* _EXERCISE DETAILS_
Please set down exactly the lines from the one that contains "U1 pin PB0: VDD -> P6/3" through the end of the material, leaving out every picture.

ENTRIES SHOWN Block Start

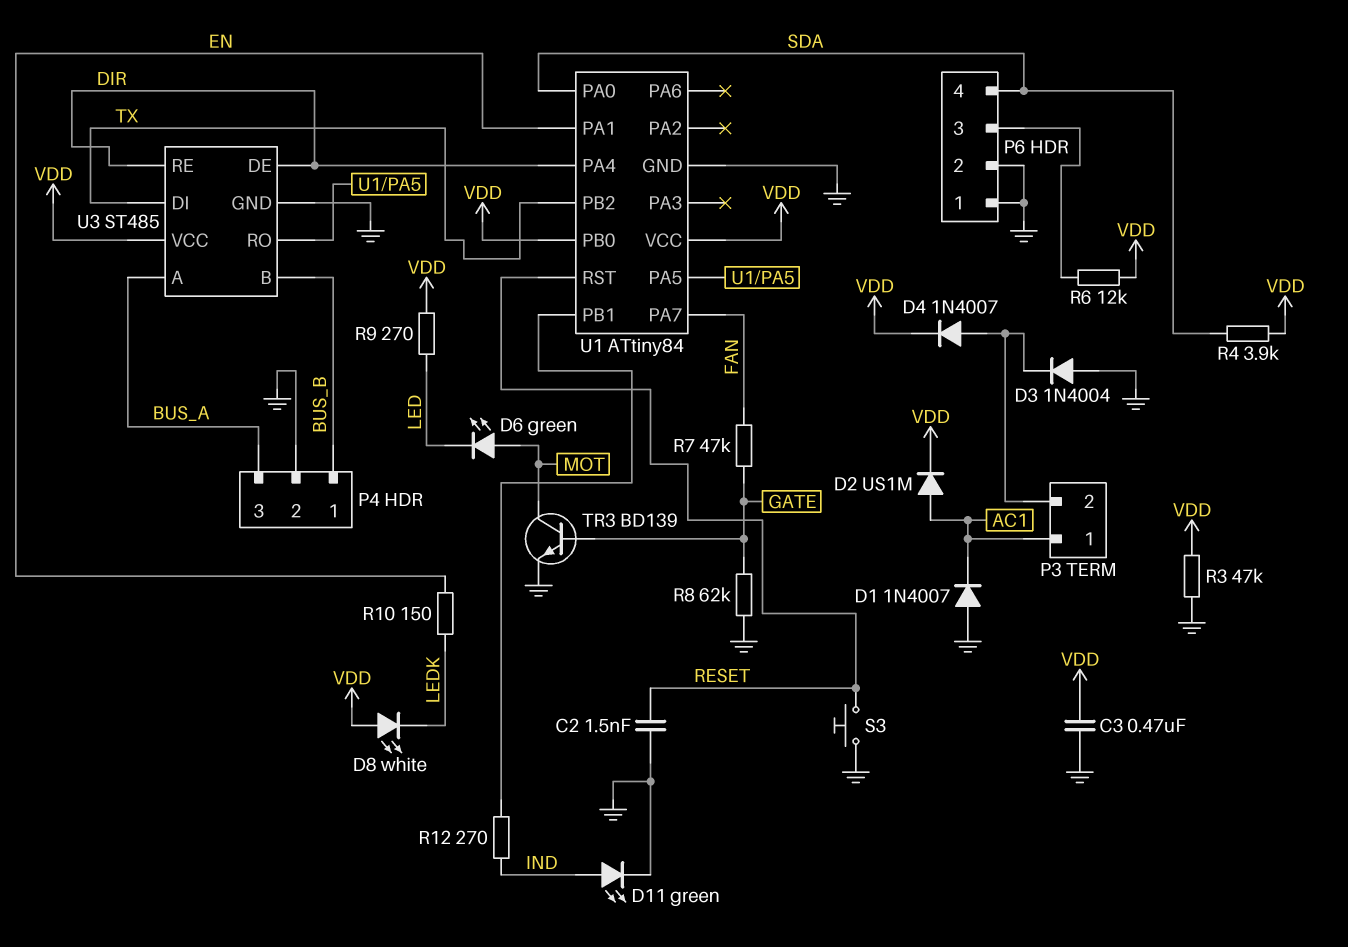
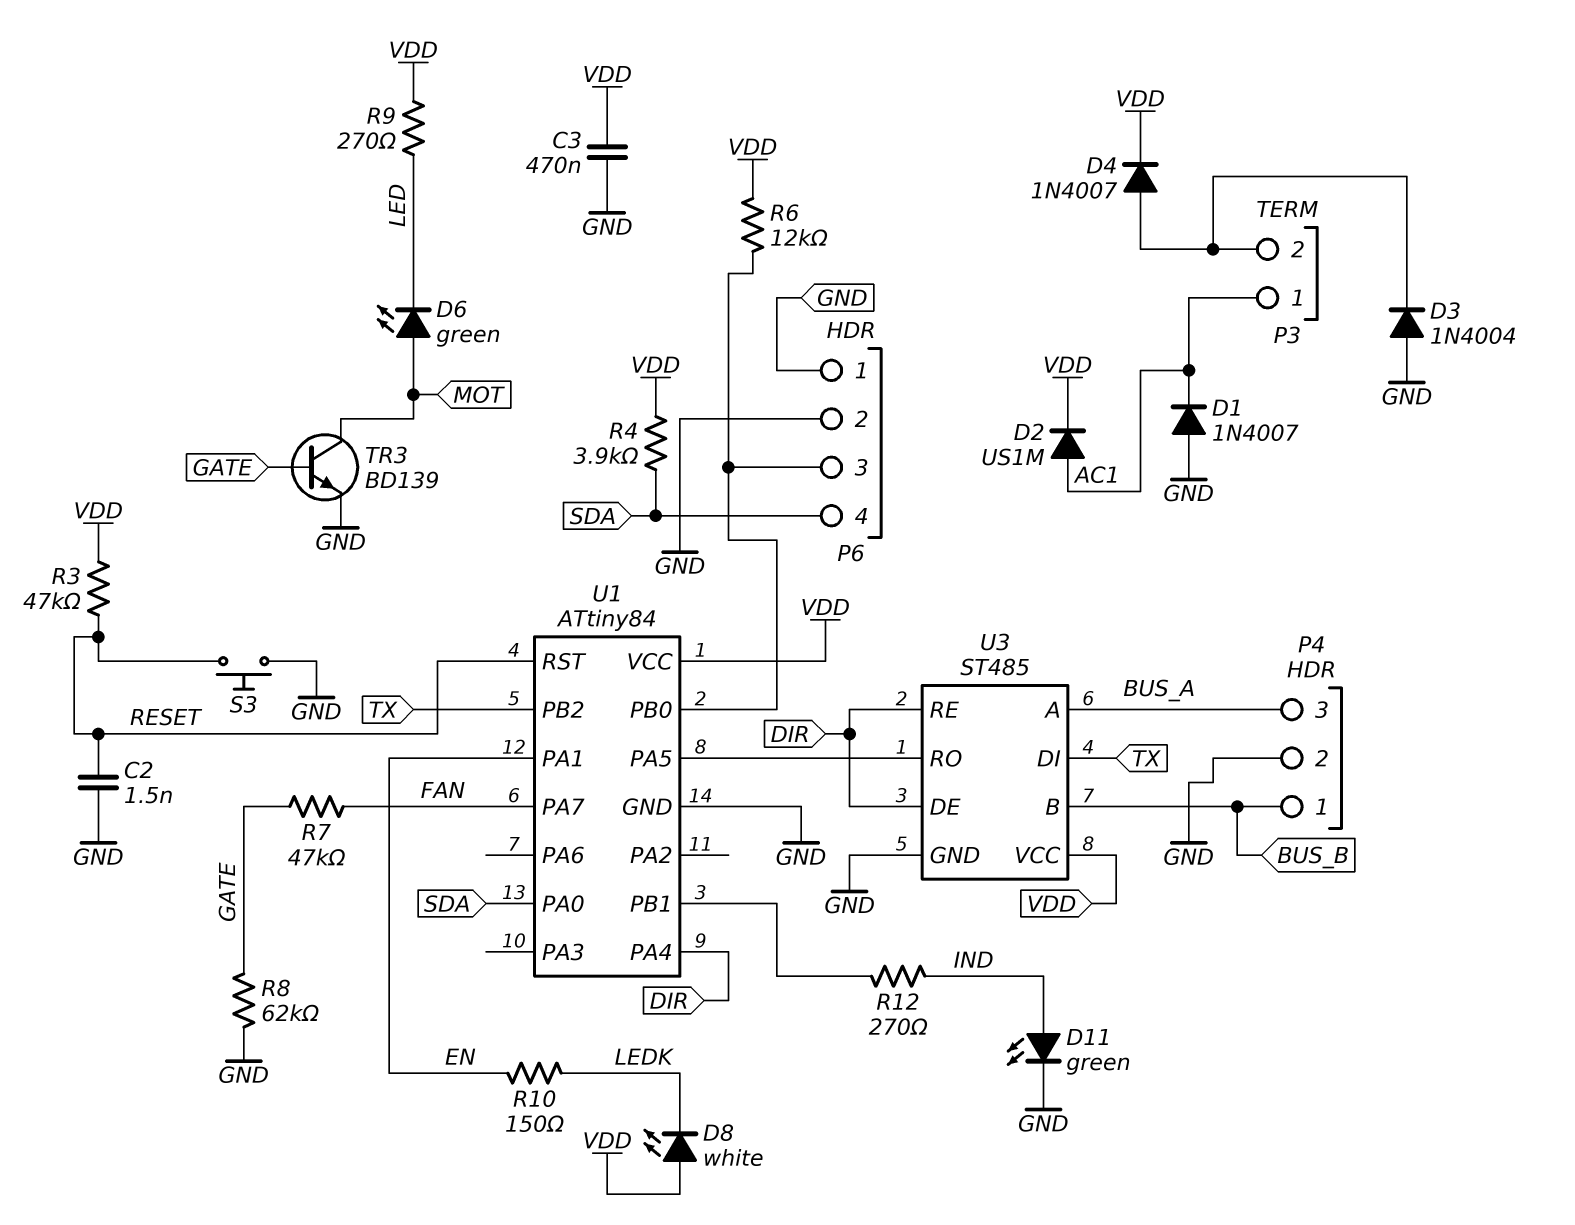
R3: 47k (GND, VDD) -> 47k (RESET, VDD)
U1 pin PB0: VDD -> P6/3

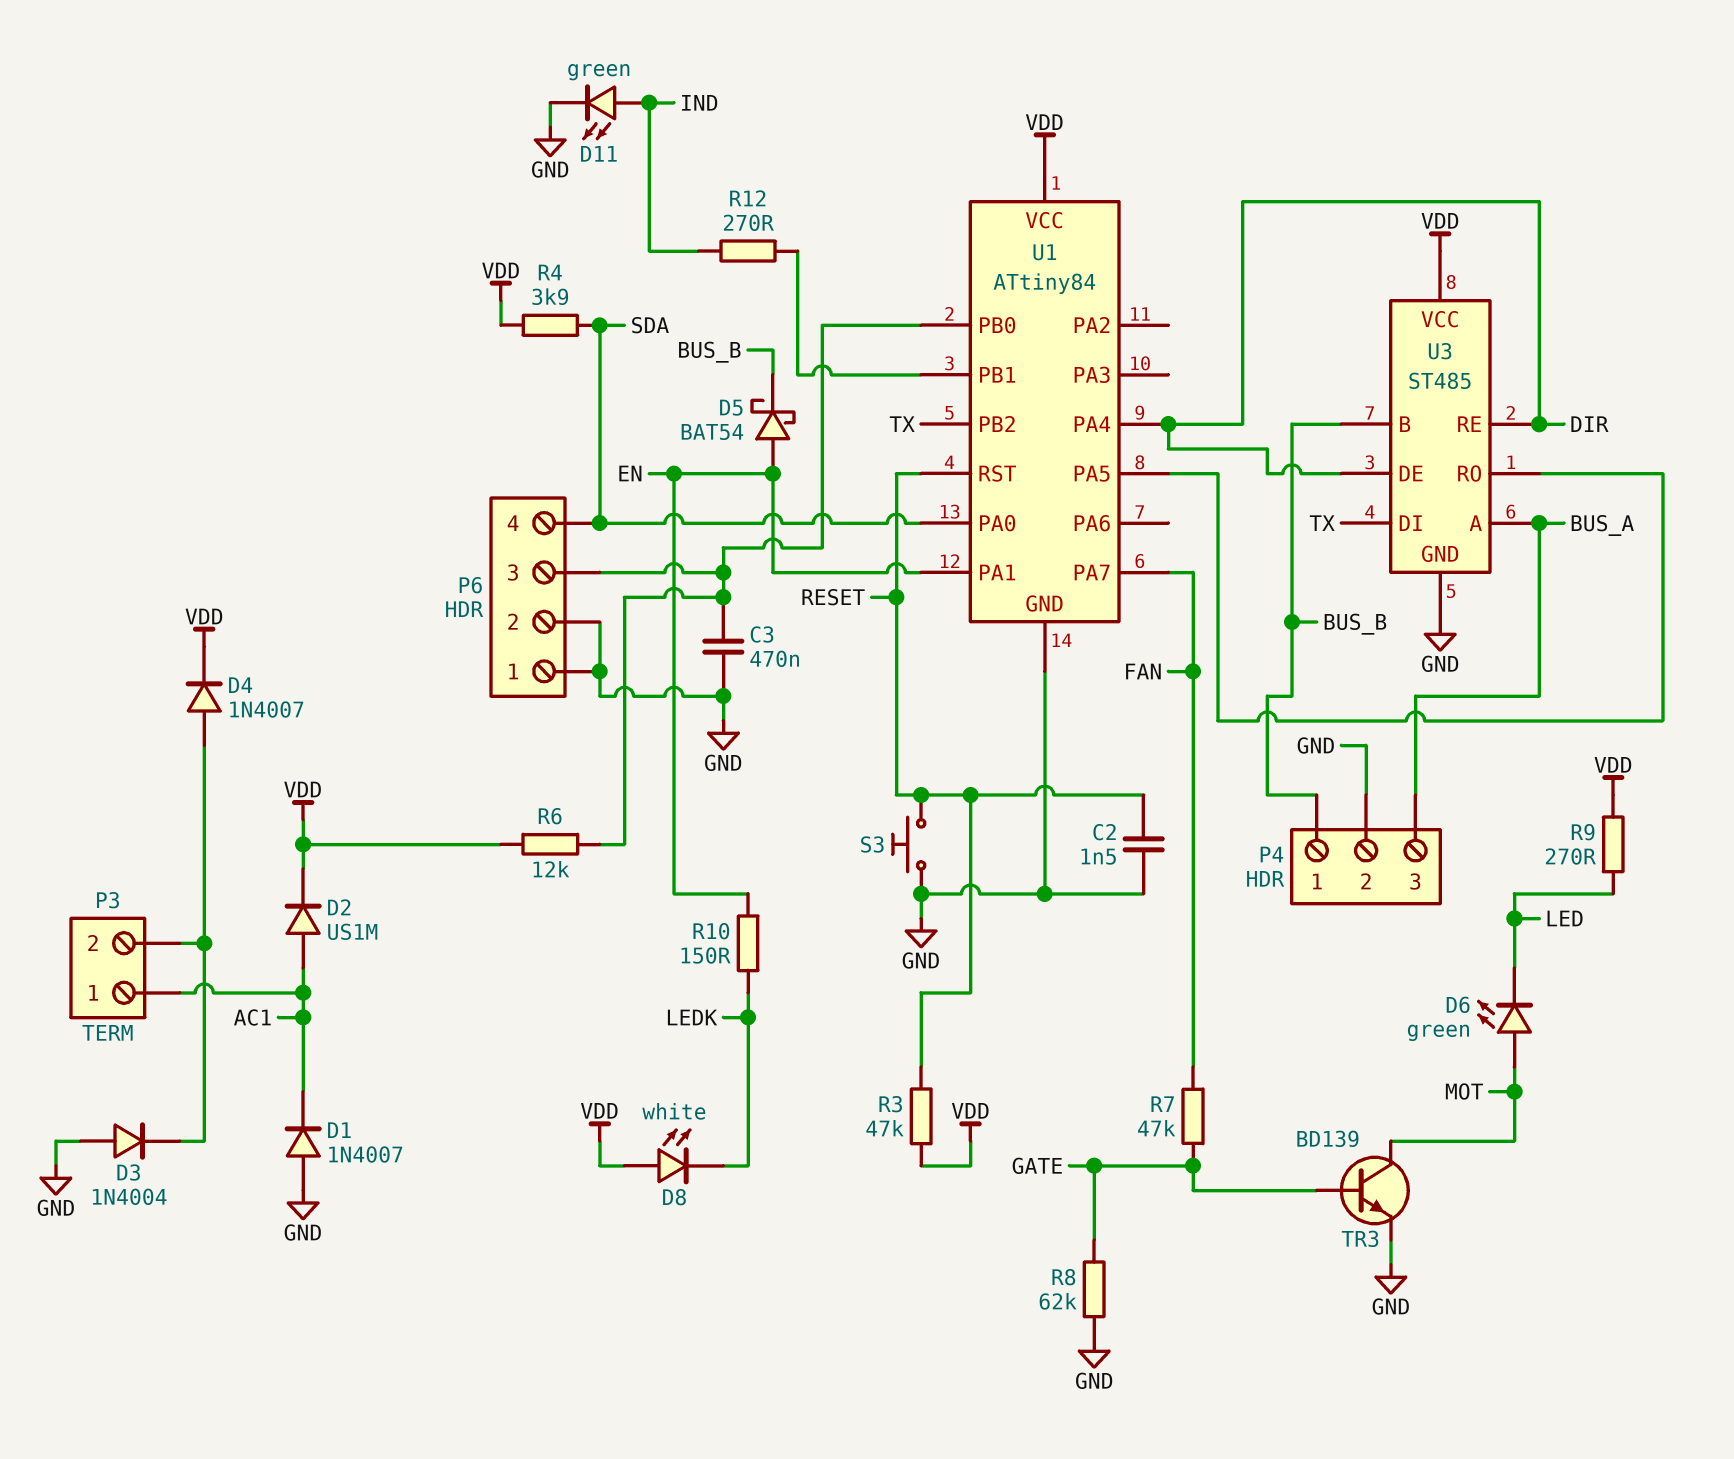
C3: 470nF (GND, VDD) -> 470nF (GND, P6/3)
D5: none -> schottky BAT54 (A EN, K BUS_B)

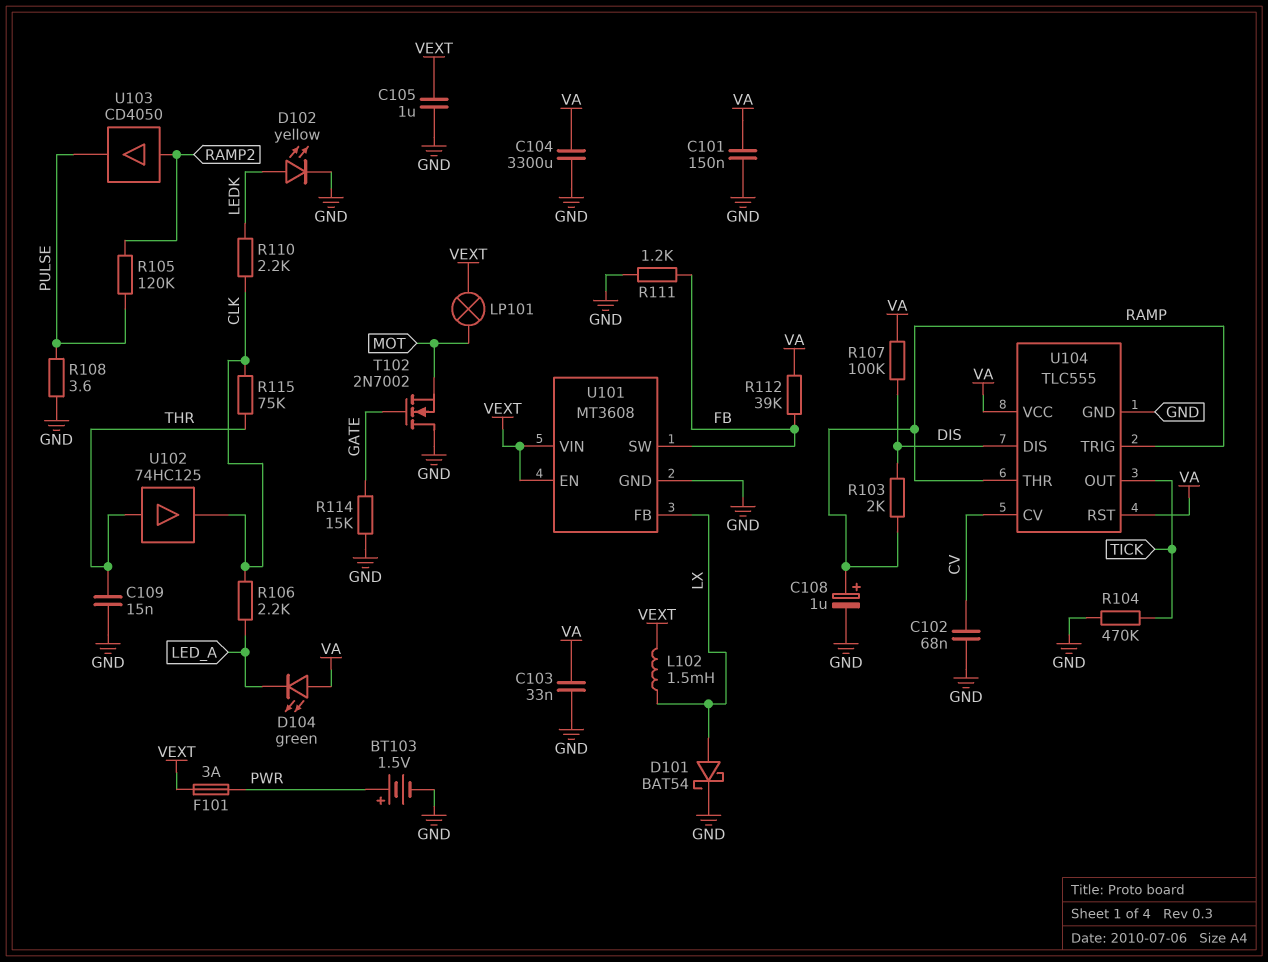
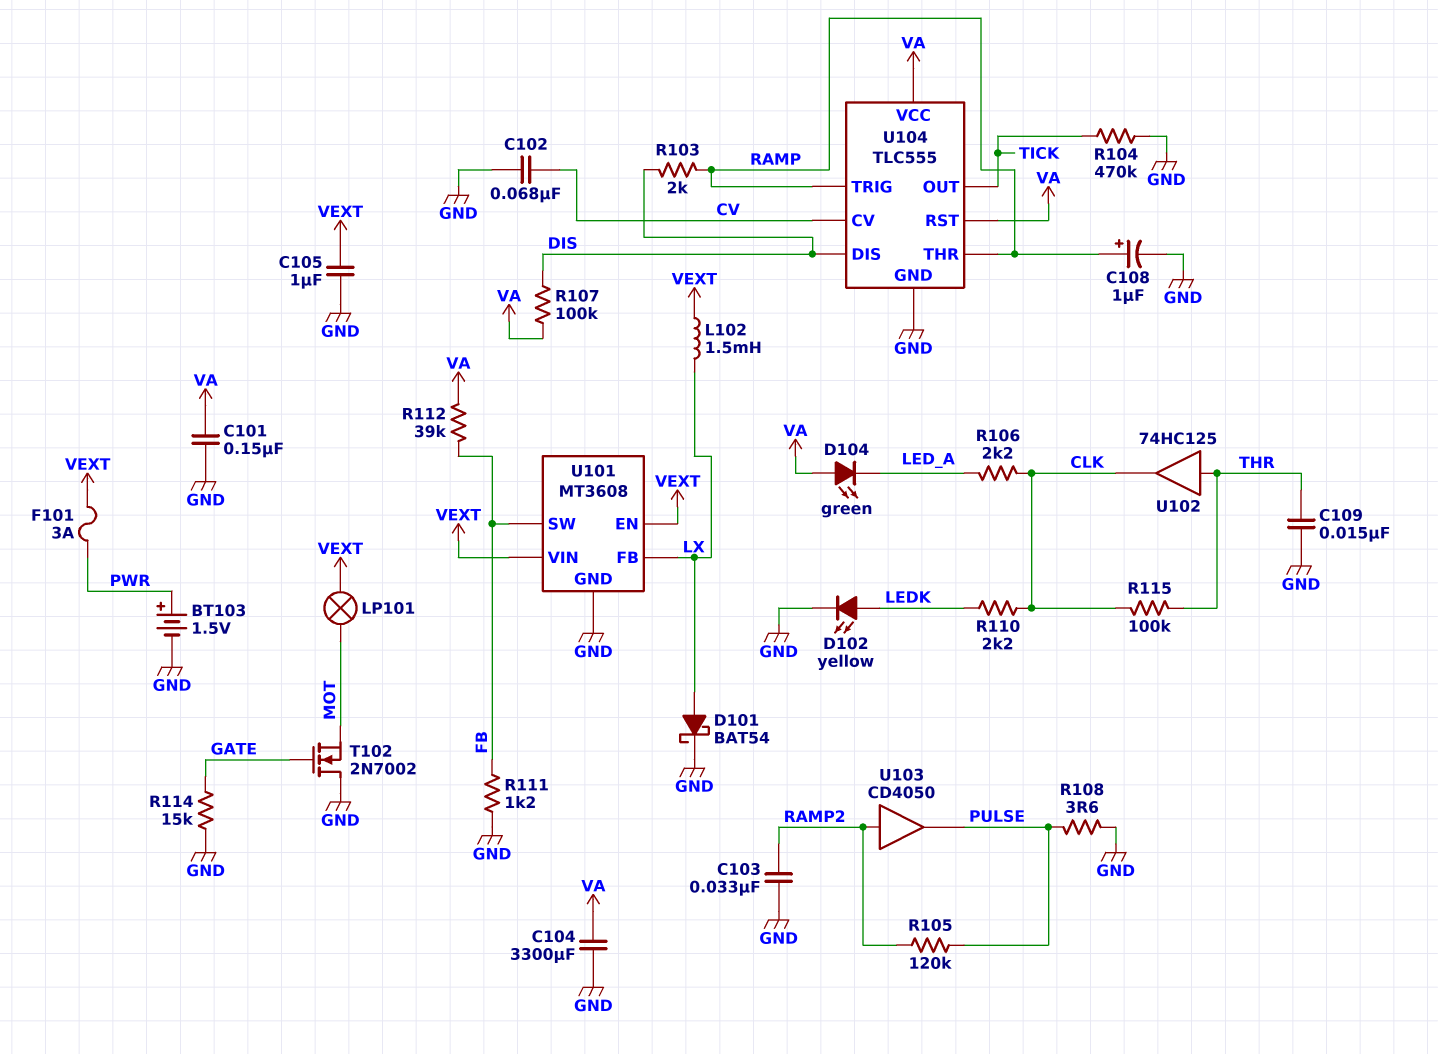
C103: 33nF (GND, VA) -> 33nF (GND, RAMP2)
R115: 75k (CLK, THR) -> 100k (CLK, THR)

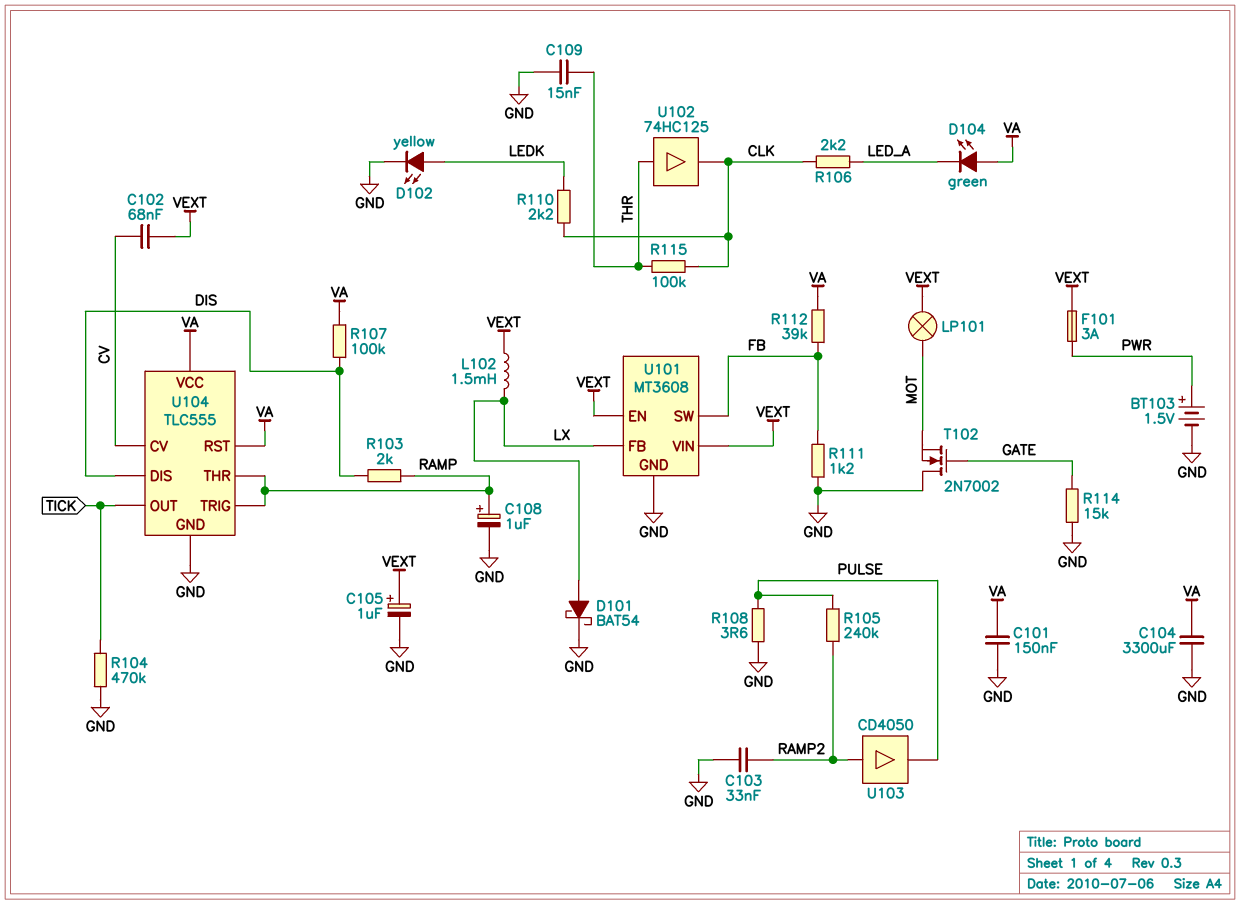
C102: 68nF (CV, GND) -> 68nF (CV, VEXT)
C105: 1uF (GND, VEXT) -> 1uF (plus VEXT, minus GND)
R105: 120k (PULSE, RAMP2) -> 240k (PULSE, RAMP2)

ENTRIES SHOWN Block End

* _TASK OUTPUT_
U1 pin PB0: VDD -> P6/3

C3: 470nF (GND, VDD) -> 470nF (GND, P6/3)
D5: none -> schottky BAT54 (A EN, K BUS_B)

C103: 33nF (GND, VA) -> 33nF (GND, RAMP2)
R115: 75k (CLK, THR) -> 100k (CLK, THR)

C102: 68nF (CV, GND) -> 68nF (CV, VEXT)
C105: 1uF (GND, VEXT) -> 1uF (plus VEXT, minus GND)
R105: 120k (PULSE, RAMP2) -> 240k (PULSE, RAMP2)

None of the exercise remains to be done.